*** Given records Section Begins ***
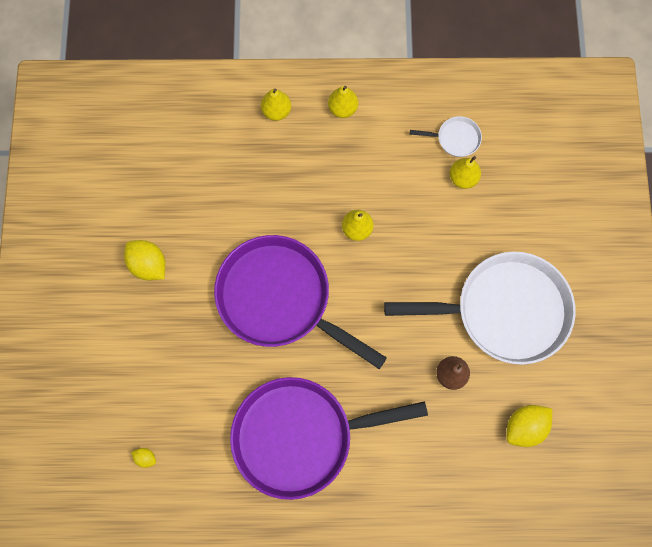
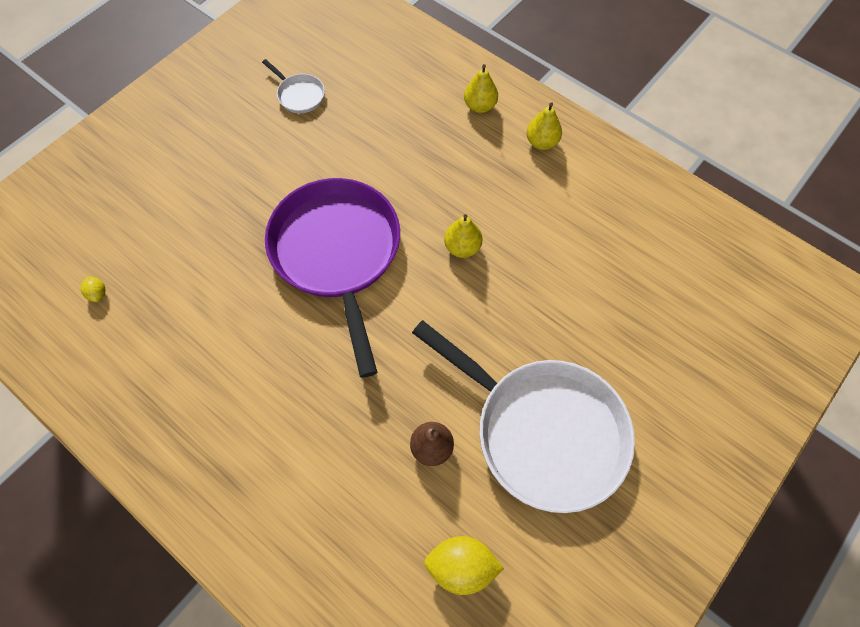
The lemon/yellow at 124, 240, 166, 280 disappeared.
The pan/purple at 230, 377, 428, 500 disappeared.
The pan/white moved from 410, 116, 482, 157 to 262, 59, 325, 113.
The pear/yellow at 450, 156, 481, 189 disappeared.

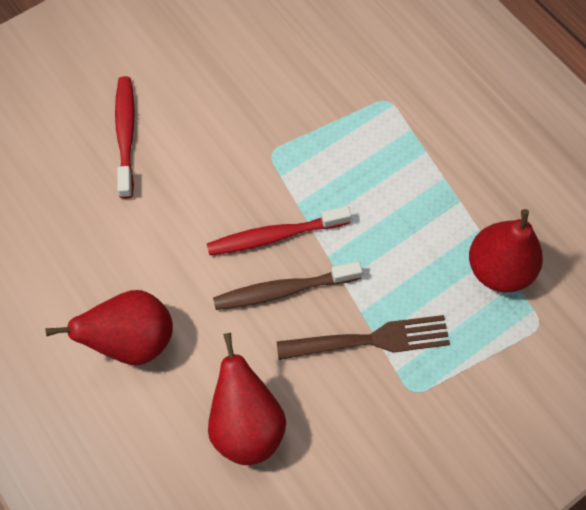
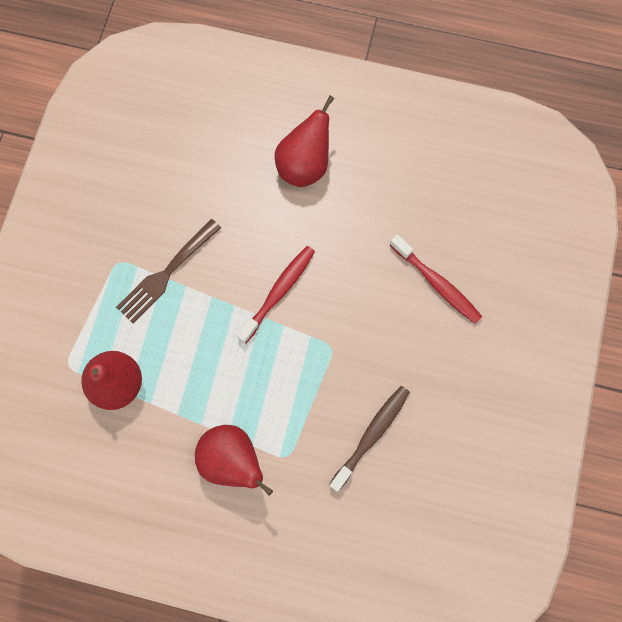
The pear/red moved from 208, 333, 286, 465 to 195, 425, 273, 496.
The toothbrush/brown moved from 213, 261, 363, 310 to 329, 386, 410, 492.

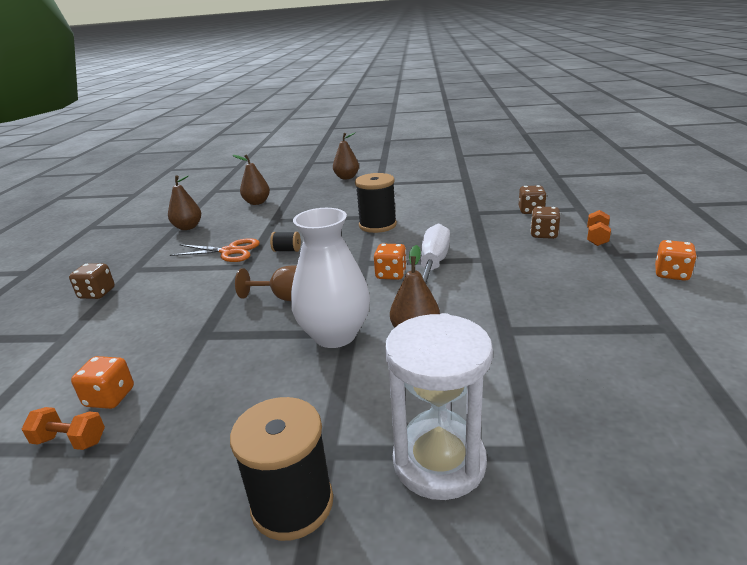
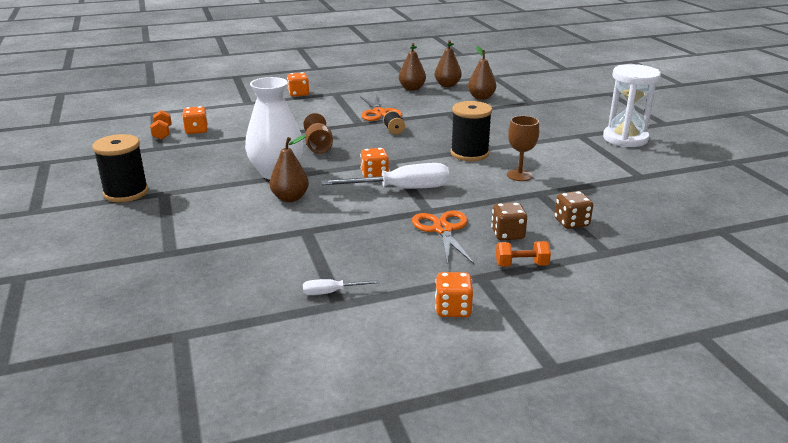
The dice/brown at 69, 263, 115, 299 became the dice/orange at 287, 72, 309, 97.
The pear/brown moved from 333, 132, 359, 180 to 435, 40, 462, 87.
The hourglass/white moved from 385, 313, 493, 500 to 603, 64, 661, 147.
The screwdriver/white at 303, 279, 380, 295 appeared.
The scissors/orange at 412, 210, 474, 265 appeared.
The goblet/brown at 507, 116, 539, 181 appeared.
*** Given records Section Ends ***
▸ Problem requirements
Only the lines from the top of the data through the line with "The scissors/orange at" should be quoted, exactly and with both ends kept; skip the pictures.

▸ Written solution
The lemon/yellow at 124, 240, 166, 280 disappeared.
The pan/purple at 230, 377, 428, 500 disappeared.
The pan/white moved from 410, 116, 482, 157 to 262, 59, 325, 113.
The pear/yellow at 450, 156, 481, 189 disappeared.

The pear/red moved from 208, 333, 286, 465 to 195, 425, 273, 496.
The toothbrush/brown moved from 213, 261, 363, 310 to 329, 386, 410, 492.

The dice/brown at 69, 263, 115, 299 became the dice/orange at 287, 72, 309, 97.
The pear/brown moved from 333, 132, 359, 180 to 435, 40, 462, 87.
The hourglass/white moved from 385, 313, 493, 500 to 603, 64, 661, 147.
The screwdriver/white at 303, 279, 380, 295 appeared.
The scissors/orange at 412, 210, 474, 265 appeared.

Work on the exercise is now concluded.